▶ [Dataset entries]:

|---|

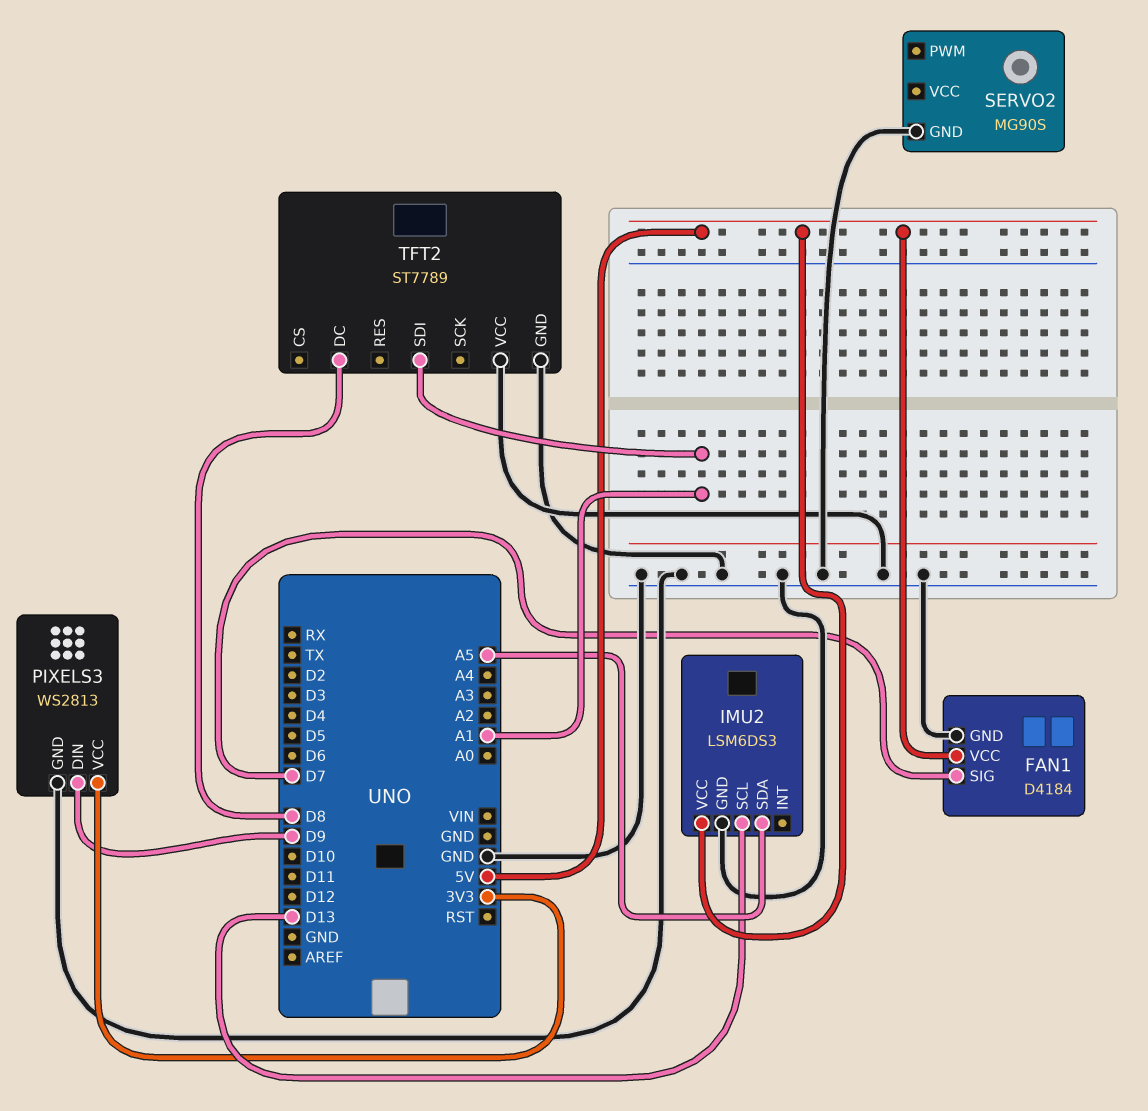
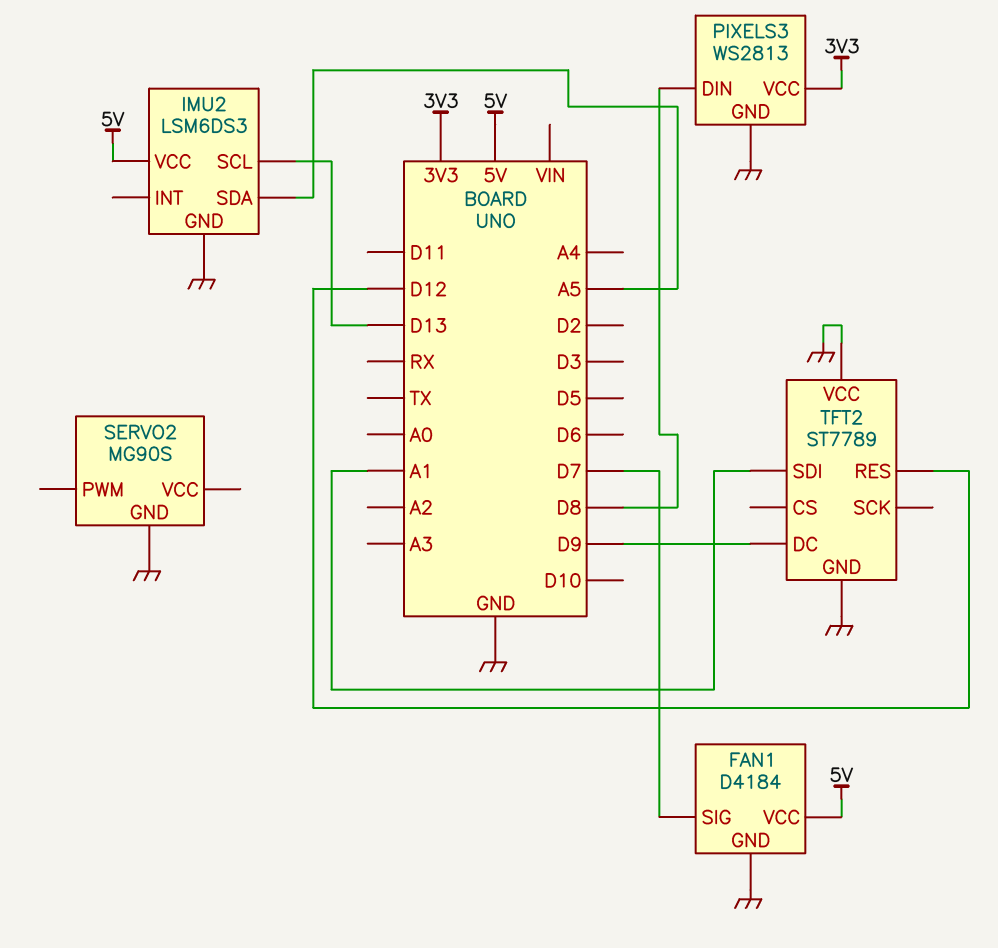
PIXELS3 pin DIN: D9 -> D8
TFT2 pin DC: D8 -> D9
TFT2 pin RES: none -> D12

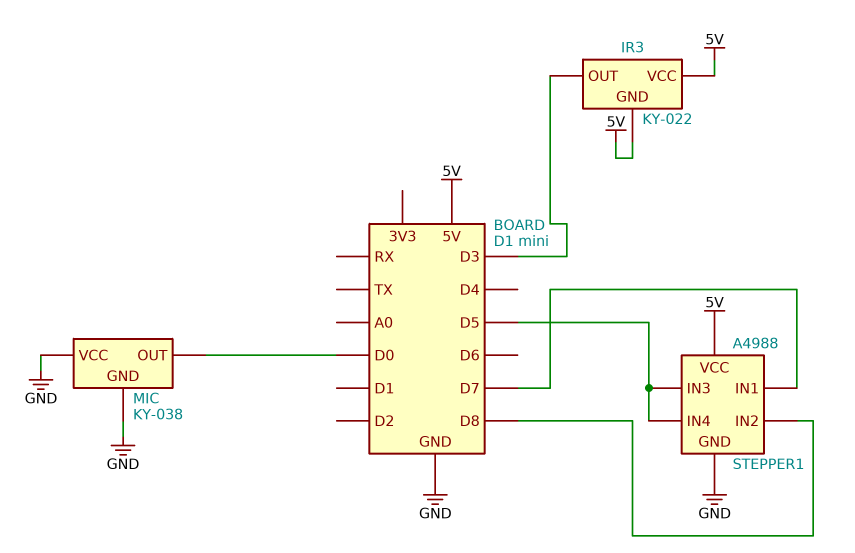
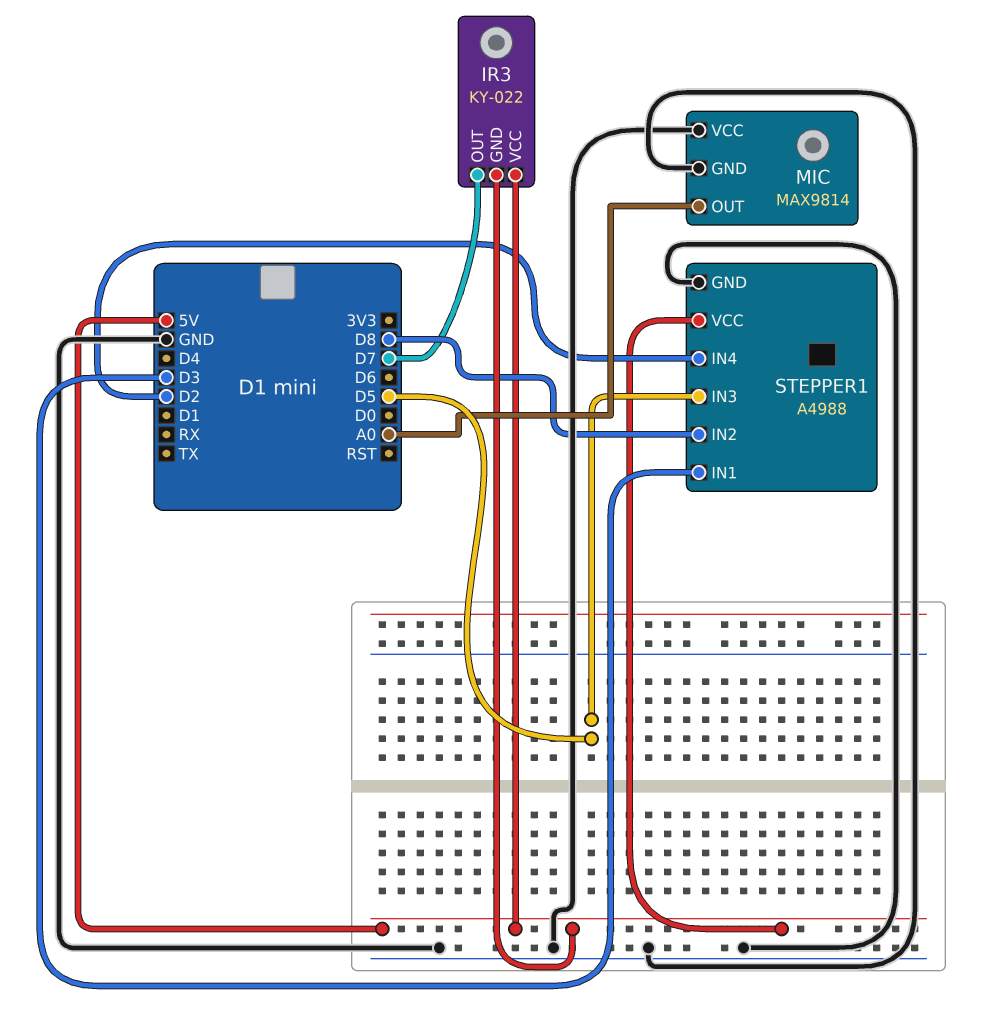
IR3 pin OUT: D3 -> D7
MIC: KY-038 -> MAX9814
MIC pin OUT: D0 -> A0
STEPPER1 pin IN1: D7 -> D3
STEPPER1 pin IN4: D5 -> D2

|---|

▶ [What you will do]: Please copy the data above exactly; the pictures do not belong in the copy.

▶ [Answer below]:
PIXELS3 pin DIN: D9 -> D8
TFT2 pin DC: D8 -> D9
TFT2 pin RES: none -> D12

IR3 pin OUT: D3 -> D7
MIC: KY-038 -> MAX9814
MIC pin OUT: D0 -> A0
STEPPER1 pin IN1: D7 -> D3
STEPPER1 pin IN4: D5 -> D2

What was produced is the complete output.